Ignoring every picture, transcribe the data in full as it stands.

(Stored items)

▬▬▬▬▬▬▬▬▬▬

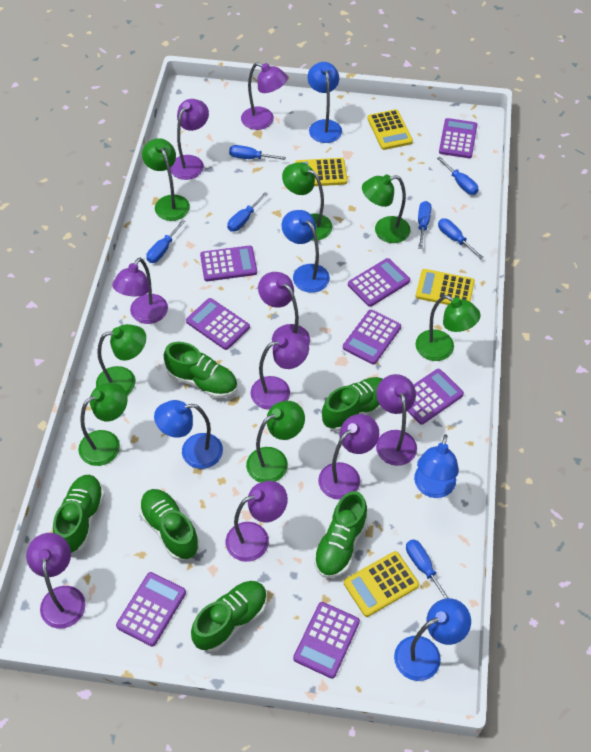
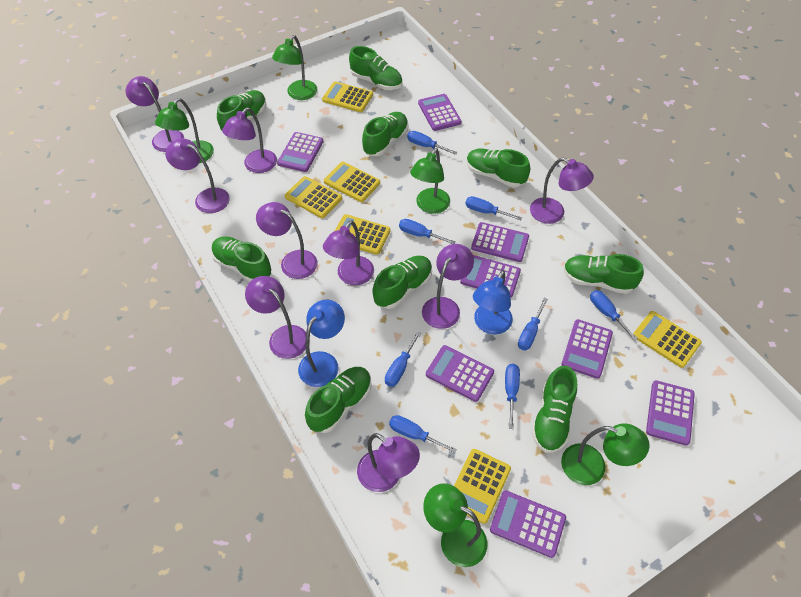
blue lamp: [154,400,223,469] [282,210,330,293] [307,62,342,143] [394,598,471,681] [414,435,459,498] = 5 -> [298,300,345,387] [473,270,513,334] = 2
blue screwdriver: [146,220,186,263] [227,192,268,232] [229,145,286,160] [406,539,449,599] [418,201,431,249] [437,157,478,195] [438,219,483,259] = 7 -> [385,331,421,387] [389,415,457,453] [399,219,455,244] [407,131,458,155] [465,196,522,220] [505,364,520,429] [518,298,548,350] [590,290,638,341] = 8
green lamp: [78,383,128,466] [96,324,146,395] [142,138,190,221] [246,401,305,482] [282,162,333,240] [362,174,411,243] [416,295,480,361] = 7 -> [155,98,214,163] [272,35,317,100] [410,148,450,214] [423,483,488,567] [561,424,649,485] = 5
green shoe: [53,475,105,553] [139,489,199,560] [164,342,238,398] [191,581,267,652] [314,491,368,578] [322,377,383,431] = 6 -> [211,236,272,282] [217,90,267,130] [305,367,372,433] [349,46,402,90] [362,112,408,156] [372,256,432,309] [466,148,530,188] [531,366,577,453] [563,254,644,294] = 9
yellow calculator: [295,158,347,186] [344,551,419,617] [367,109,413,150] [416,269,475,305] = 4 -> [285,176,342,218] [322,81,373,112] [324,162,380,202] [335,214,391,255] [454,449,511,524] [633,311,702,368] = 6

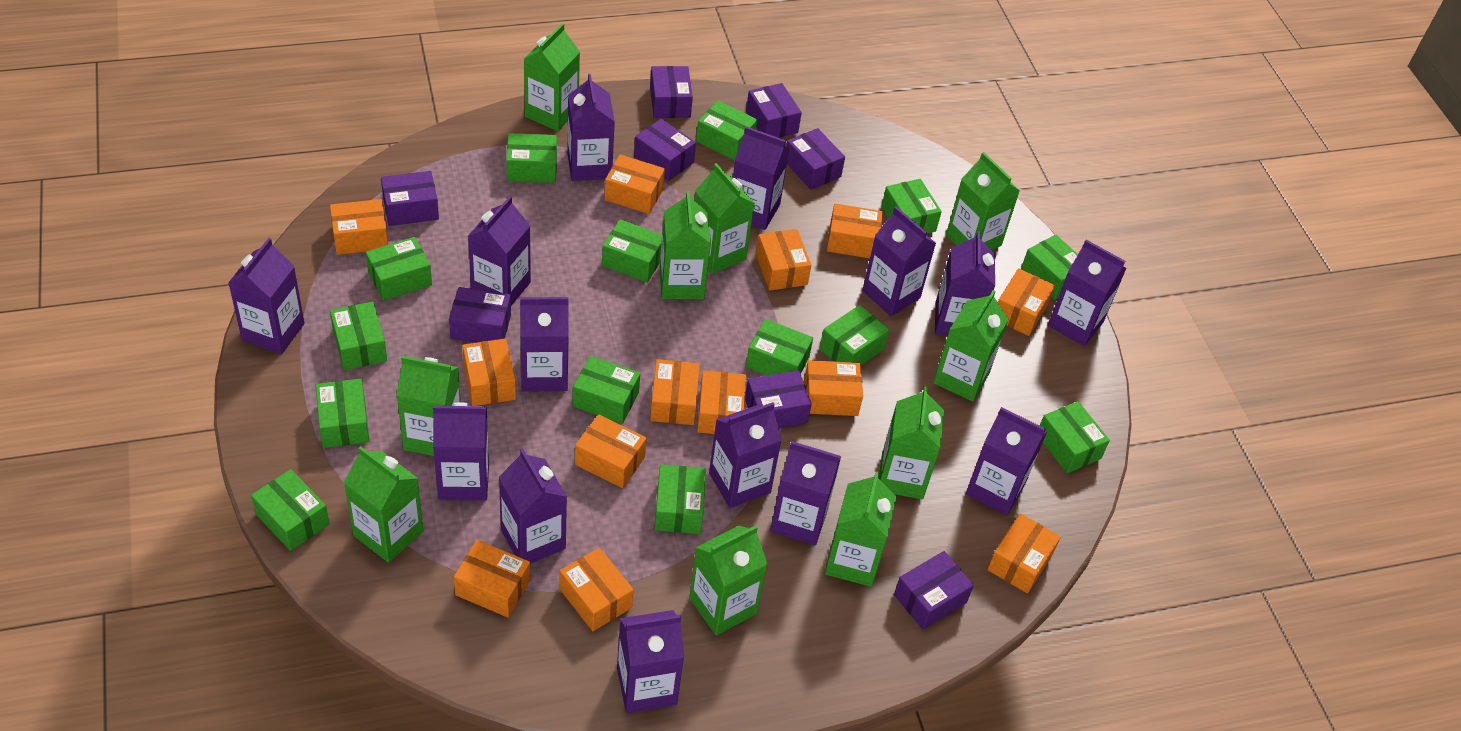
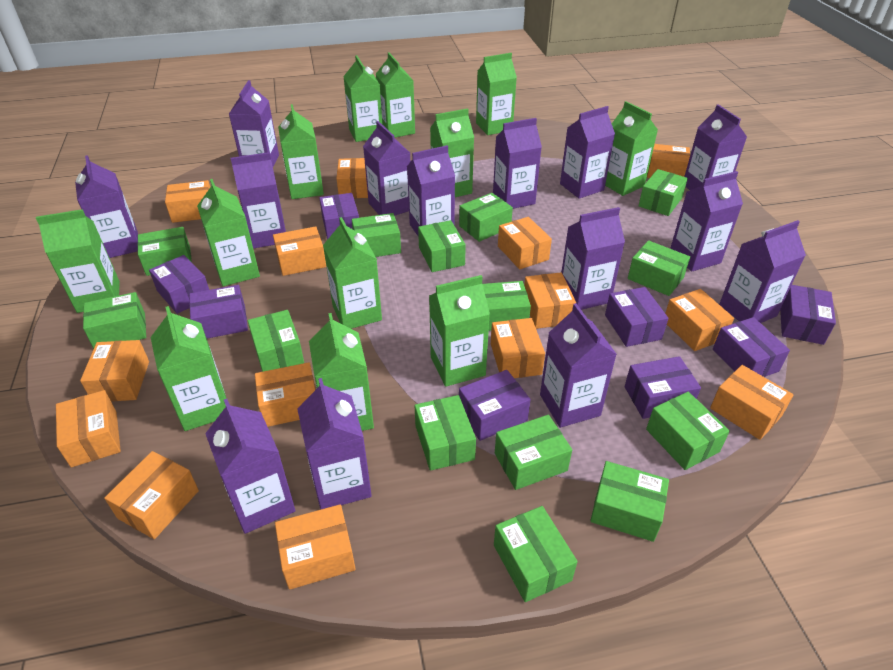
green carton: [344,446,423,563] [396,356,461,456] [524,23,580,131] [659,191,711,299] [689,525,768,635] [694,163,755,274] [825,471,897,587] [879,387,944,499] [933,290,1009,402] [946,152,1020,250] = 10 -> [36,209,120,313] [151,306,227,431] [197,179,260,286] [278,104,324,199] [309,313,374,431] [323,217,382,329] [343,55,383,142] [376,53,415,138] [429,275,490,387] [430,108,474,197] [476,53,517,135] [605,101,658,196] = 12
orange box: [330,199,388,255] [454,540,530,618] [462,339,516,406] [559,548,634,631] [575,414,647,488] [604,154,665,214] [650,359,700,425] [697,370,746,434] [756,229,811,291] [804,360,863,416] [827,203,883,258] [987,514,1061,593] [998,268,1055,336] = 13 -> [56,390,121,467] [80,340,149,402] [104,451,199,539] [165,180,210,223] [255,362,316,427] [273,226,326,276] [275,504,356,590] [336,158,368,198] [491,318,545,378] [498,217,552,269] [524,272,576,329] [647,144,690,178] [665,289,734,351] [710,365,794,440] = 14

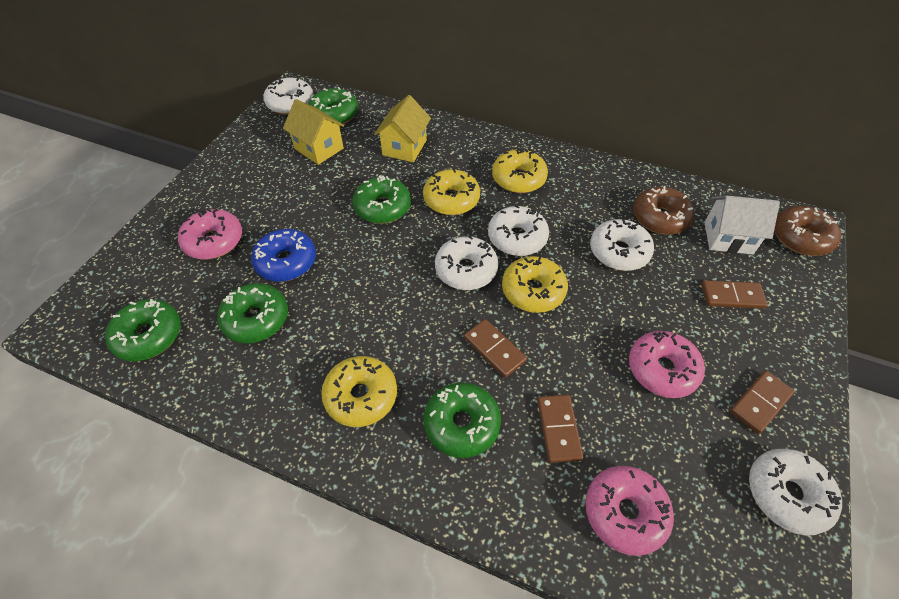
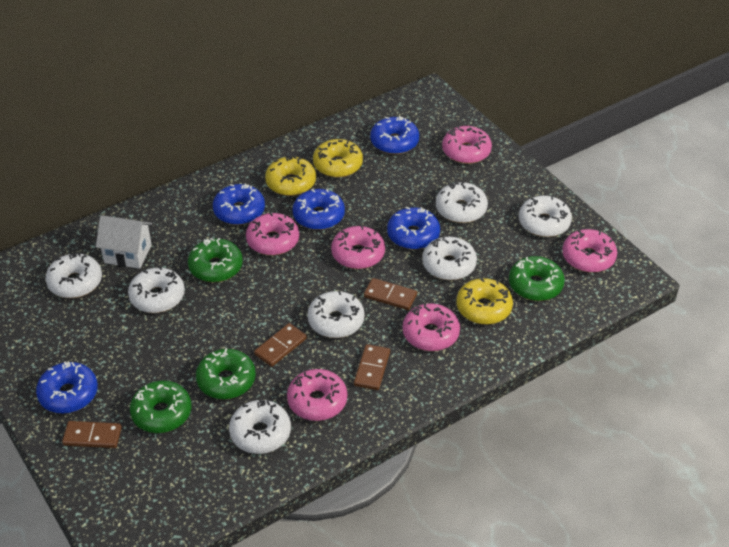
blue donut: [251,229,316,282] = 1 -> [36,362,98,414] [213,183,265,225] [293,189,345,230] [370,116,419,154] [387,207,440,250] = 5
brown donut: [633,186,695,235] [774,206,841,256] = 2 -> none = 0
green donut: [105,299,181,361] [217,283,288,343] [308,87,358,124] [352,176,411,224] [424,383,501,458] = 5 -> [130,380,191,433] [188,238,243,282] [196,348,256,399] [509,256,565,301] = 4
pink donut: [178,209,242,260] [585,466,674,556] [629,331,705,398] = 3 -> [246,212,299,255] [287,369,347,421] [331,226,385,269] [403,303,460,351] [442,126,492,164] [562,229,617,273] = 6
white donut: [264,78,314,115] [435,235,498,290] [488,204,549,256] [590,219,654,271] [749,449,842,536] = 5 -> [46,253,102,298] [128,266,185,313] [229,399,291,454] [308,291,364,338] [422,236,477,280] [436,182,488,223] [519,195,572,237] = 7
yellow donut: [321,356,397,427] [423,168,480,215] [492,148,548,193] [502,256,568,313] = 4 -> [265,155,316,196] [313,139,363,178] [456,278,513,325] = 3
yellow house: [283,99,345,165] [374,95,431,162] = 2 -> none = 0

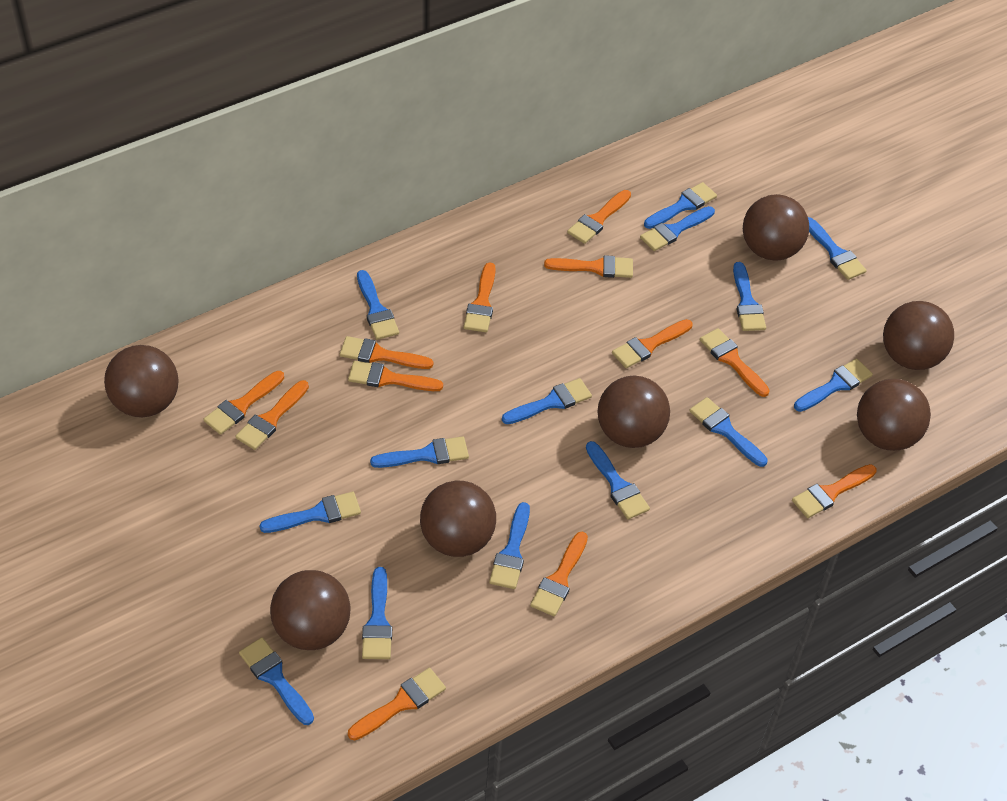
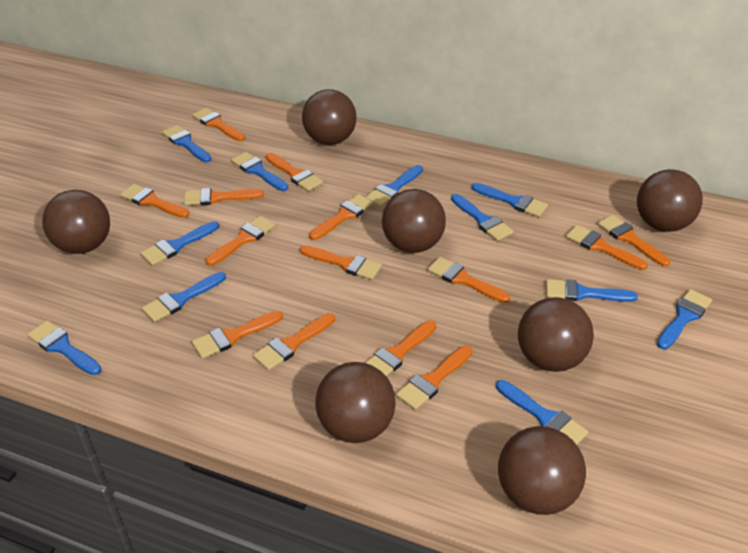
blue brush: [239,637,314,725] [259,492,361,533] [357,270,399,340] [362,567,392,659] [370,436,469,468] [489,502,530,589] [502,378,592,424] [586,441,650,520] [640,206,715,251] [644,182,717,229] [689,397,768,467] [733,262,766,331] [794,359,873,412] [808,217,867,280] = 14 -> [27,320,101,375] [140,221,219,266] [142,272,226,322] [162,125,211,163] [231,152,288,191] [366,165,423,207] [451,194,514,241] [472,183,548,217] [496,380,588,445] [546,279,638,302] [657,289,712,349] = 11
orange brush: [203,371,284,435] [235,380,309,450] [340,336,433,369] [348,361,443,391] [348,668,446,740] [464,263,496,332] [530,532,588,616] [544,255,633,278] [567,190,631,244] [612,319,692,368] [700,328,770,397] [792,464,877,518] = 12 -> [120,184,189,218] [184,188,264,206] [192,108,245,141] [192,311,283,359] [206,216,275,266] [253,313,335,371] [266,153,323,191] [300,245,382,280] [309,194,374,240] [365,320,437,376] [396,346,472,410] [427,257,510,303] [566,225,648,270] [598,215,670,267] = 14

▬▬▬▬▬▬▬▬▬▬

▸ Answer box:
blue lamp: [154,400,223,469] [282,210,330,293] [307,62,342,143] [394,598,471,681] [414,435,459,498] = 5 -> [298,300,345,387] [473,270,513,334] = 2
blue screwdriver: [146,220,186,263] [227,192,268,232] [229,145,286,160] [406,539,449,599] [418,201,431,249] [437,157,478,195] [438,219,483,259] = 7 -> [385,331,421,387] [389,415,457,453] [399,219,455,244] [407,131,458,155] [465,196,522,220] [505,364,520,429] [518,298,548,350] [590,290,638,341] = 8
green lamp: [78,383,128,466] [96,324,146,395] [142,138,190,221] [246,401,305,482] [282,162,333,240] [362,174,411,243] [416,295,480,361] = 7 -> [155,98,214,163] [272,35,317,100] [410,148,450,214] [423,483,488,567] [561,424,649,485] = 5
green shoe: [53,475,105,553] [139,489,199,560] [164,342,238,398] [191,581,267,652] [314,491,368,578] [322,377,383,431] = 6 -> [211,236,272,282] [217,90,267,130] [305,367,372,433] [349,46,402,90] [362,112,408,156] [372,256,432,309] [466,148,530,188] [531,366,577,453] [563,254,644,294] = 9
yellow calculator: [295,158,347,186] [344,551,419,617] [367,109,413,150] [416,269,475,305] = 4 -> [285,176,342,218] [322,81,373,112] [324,162,380,202] [335,214,391,255] [454,449,511,524] [633,311,702,368] = 6

green carton: [344,446,423,563] [396,356,461,456] [524,23,580,131] [659,191,711,299] [689,525,768,635] [694,163,755,274] [825,471,897,587] [879,387,944,499] [933,290,1009,402] [946,152,1020,250] = 10 -> [36,209,120,313] [151,306,227,431] [197,179,260,286] [278,104,324,199] [309,313,374,431] [323,217,382,329] [343,55,383,142] [376,53,415,138] [429,275,490,387] [430,108,474,197] [476,53,517,135] [605,101,658,196] = 12
orange box: [330,199,388,255] [454,540,530,618] [462,339,516,406] [559,548,634,631] [575,414,647,488] [604,154,665,214] [650,359,700,425] [697,370,746,434] [756,229,811,291] [804,360,863,416] [827,203,883,258] [987,514,1061,593] [998,268,1055,336] = 13 -> [56,390,121,467] [80,340,149,402] [104,451,199,539] [165,180,210,223] [255,362,316,427] [273,226,326,276] [275,504,356,590] [336,158,368,198] [491,318,545,378] [498,217,552,269] [524,272,576,329] [647,144,690,178] [665,289,734,351] [710,365,794,440] = 14

blue donut: [251,229,316,282] = 1 -> [36,362,98,414] [213,183,265,225] [293,189,345,230] [370,116,419,154] [387,207,440,250] = 5
brown donut: [633,186,695,235] [774,206,841,256] = 2 -> none = 0
green donut: [105,299,181,361] [217,283,288,343] [308,87,358,124] [352,176,411,224] [424,383,501,458] = 5 -> [130,380,191,433] [188,238,243,282] [196,348,256,399] [509,256,565,301] = 4
pink donut: [178,209,242,260] [585,466,674,556] [629,331,705,398] = 3 -> [246,212,299,255] [287,369,347,421] [331,226,385,269] [403,303,460,351] [442,126,492,164] [562,229,617,273] = 6
white donut: [264,78,314,115] [435,235,498,290] [488,204,549,256] [590,219,654,271] [749,449,842,536] = 5 -> [46,253,102,298] [128,266,185,313] [229,399,291,454] [308,291,364,338] [422,236,477,280] [436,182,488,223] [519,195,572,237] = 7
yellow donut: [321,356,397,427] [423,168,480,215] [492,148,548,193] [502,256,568,313] = 4 -> [265,155,316,196] [313,139,363,178] [456,278,513,325] = 3
yellow house: [283,99,345,165] [374,95,431,162] = 2 -> none = 0

blue brush: [239,637,314,725] [259,492,361,533] [357,270,399,340] [362,567,392,659] [370,436,469,468] [489,502,530,589] [502,378,592,424] [586,441,650,520] [640,206,715,251] [644,182,717,229] [689,397,768,467] [733,262,766,331] [794,359,873,412] [808,217,867,280] = 14 -> [27,320,101,375] [140,221,219,266] [142,272,226,322] [162,125,211,163] [231,152,288,191] [366,165,423,207] [451,194,514,241] [472,183,548,217] [496,380,588,445] [546,279,638,302] [657,289,712,349] = 11
orange brush: [203,371,284,435] [235,380,309,450] [340,336,433,369] [348,361,443,391] [348,668,446,740] [464,263,496,332] [530,532,588,616] [544,255,633,278] [567,190,631,244] [612,319,692,368] [700,328,770,397] [792,464,877,518] = 12 -> [120,184,189,218] [184,188,264,206] [192,108,245,141] [192,311,283,359] [206,216,275,266] [253,313,335,371] [266,153,323,191] [300,245,382,280] [309,194,374,240] [365,320,437,376] [396,346,472,410] [427,257,510,303] [566,225,648,270] [598,215,670,267] = 14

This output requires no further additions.